#### GIVEN REQUEST:
Rewrite the listing below from the line with "Hana: 3:19 -> none" through its end, changing "Tomas" to "Thomas" and leaving everything else unchanged. Omit the pictures from your answer.

#### RECORDS PROVIDED:
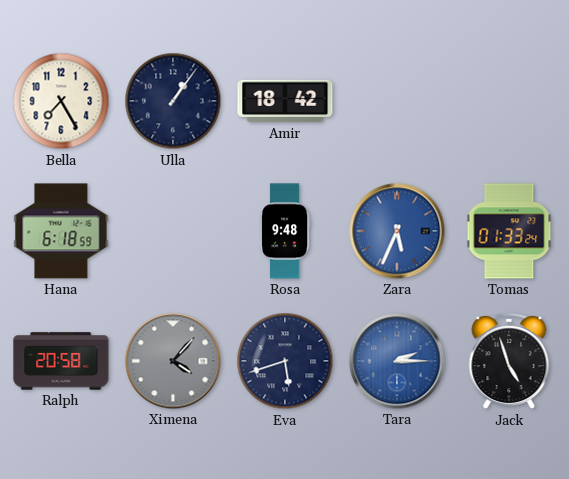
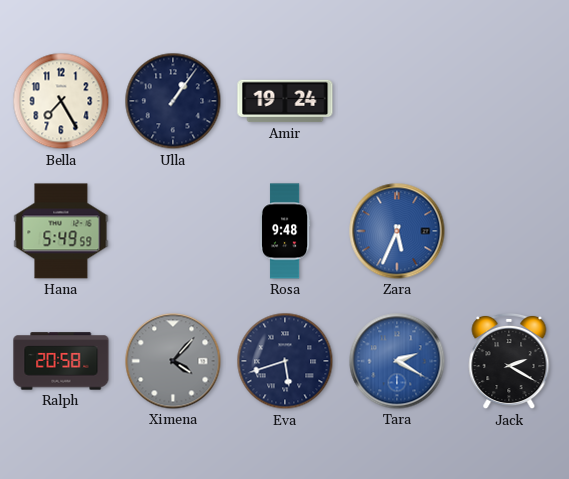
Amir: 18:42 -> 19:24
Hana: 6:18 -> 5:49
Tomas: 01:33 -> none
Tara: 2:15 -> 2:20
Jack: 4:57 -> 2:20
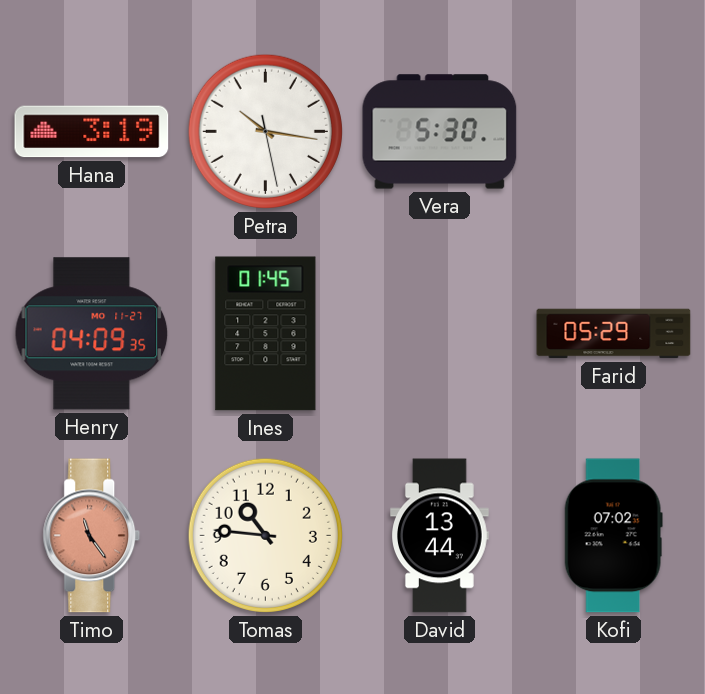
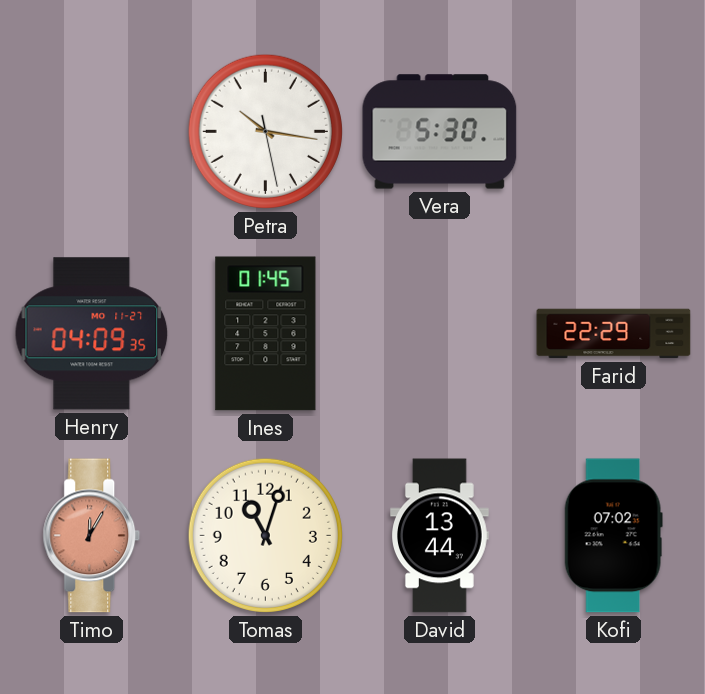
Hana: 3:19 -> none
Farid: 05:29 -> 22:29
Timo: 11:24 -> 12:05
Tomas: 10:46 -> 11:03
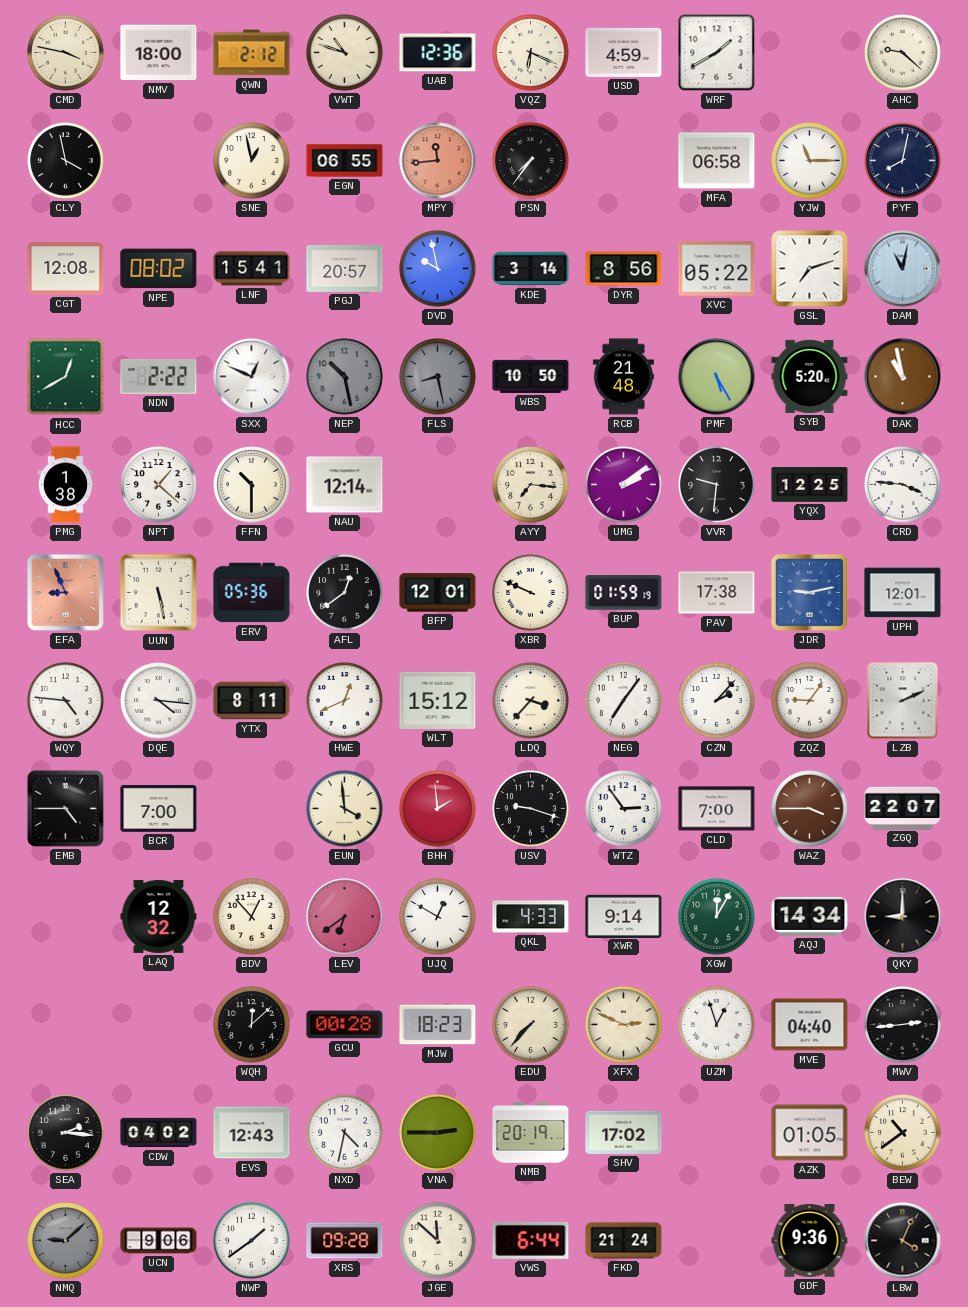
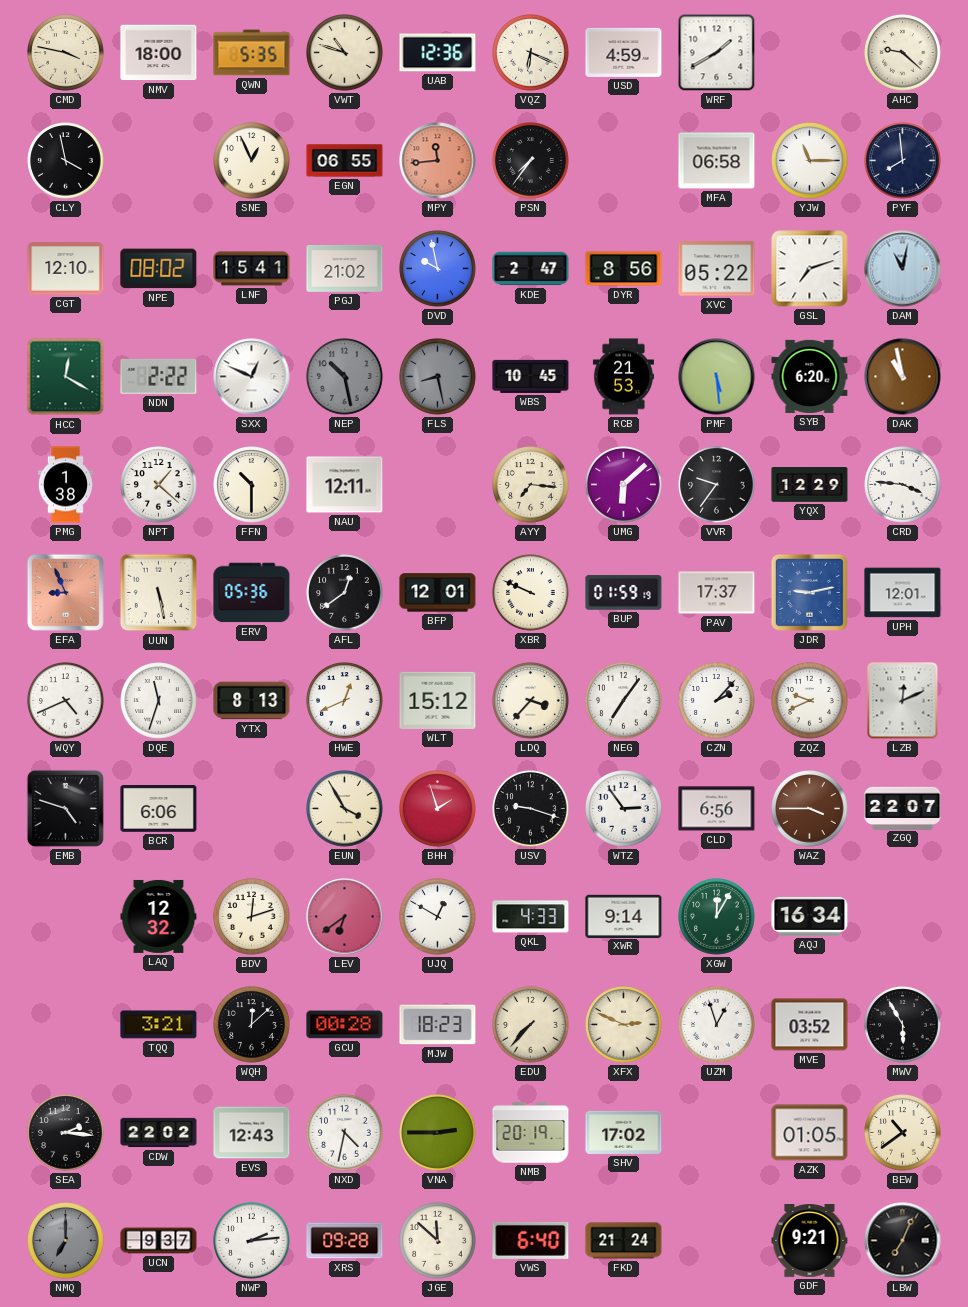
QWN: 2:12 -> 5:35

#### EXERCISE RESULT:
Hana: 3:19 -> none
Farid: 05:29 -> 22:29
Timo: 11:24 -> 12:05
Thomas: 10:46 -> 11:03
QWN: 2:12 -> 5:35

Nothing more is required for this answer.